**REQUIREMENT:** Only the lines holding "rocket" are wanted. Copy every one from the records below.

**DATA RECORDS:**
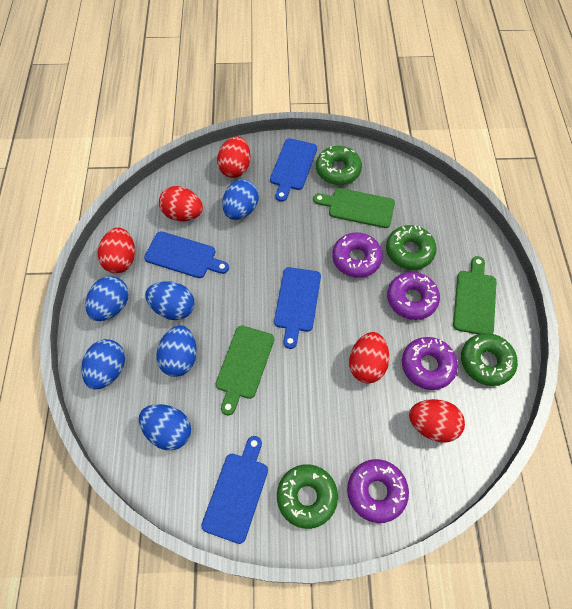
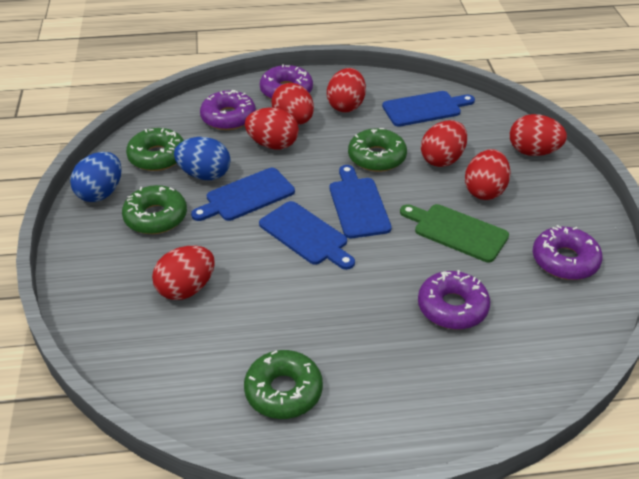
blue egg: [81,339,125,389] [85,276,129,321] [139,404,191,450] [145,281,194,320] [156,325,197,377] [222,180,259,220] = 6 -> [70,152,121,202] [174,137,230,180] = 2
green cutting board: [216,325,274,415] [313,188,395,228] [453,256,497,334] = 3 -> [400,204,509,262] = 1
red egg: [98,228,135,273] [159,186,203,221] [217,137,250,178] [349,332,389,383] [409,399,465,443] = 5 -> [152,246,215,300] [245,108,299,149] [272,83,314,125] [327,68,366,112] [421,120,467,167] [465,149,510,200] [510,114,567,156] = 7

* * *

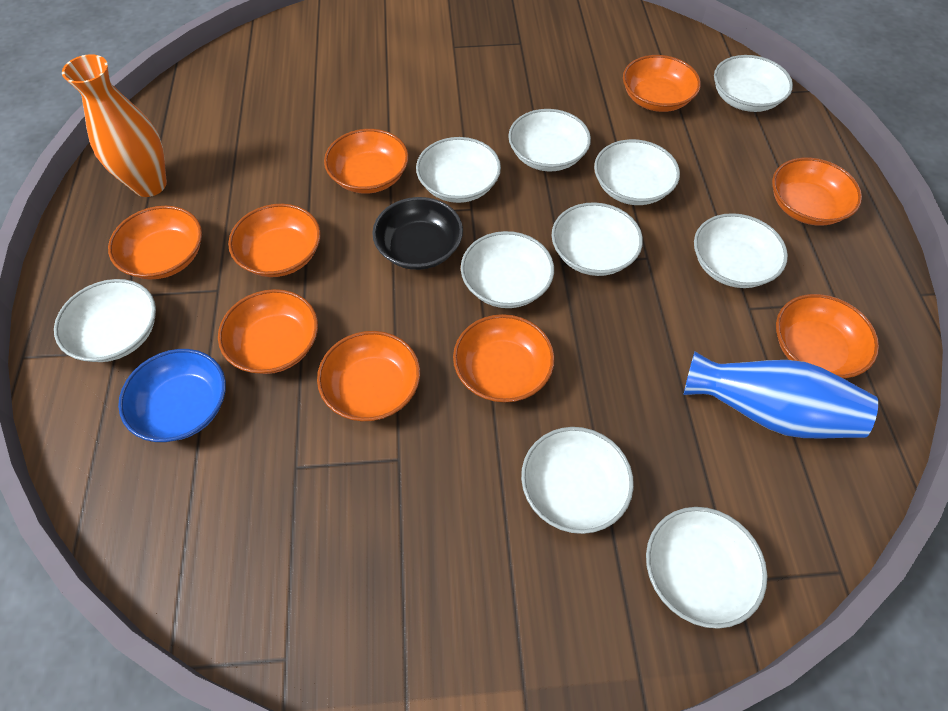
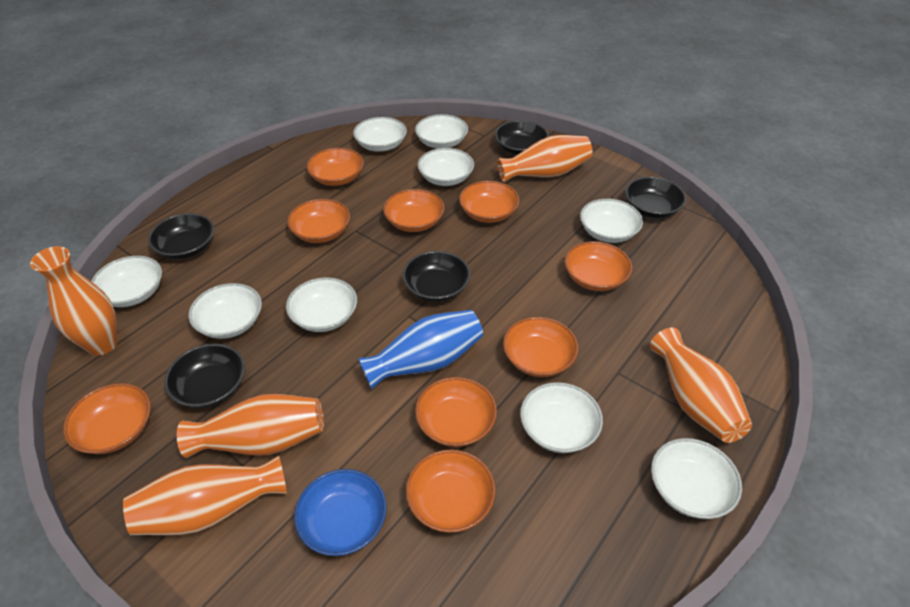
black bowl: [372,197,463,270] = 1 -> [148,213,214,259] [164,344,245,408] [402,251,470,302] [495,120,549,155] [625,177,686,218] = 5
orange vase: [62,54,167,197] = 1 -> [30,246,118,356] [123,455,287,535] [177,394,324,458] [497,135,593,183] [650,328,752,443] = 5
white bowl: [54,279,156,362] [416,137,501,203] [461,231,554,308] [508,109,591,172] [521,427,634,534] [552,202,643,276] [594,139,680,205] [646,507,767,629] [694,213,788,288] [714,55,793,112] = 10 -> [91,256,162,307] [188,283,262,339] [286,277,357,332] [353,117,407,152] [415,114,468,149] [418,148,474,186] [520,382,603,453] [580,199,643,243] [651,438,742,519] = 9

--

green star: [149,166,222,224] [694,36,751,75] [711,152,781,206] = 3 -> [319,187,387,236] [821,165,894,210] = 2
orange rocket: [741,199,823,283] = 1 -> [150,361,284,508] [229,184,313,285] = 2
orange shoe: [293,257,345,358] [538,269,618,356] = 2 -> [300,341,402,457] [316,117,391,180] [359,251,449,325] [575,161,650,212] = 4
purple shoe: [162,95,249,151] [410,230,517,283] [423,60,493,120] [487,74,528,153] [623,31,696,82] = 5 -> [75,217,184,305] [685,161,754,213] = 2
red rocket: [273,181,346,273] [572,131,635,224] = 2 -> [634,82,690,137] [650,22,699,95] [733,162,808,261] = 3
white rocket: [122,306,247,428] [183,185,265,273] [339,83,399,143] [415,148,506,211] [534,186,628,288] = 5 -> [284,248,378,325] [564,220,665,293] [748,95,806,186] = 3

**OUTPUT BELOW:**
orange rocket: [741,199,823,283] = 1 -> [150,361,284,508] [229,184,313,285] = 2
red rocket: [273,181,346,273] [572,131,635,224] = 2 -> [634,82,690,137] [650,22,699,95] [733,162,808,261] = 3
white rocket: [122,306,247,428] [183,185,265,273] [339,83,399,143] [415,148,506,211] [534,186,628,288] = 5 -> [284,248,378,325] [564,220,665,293] [748,95,806,186] = 3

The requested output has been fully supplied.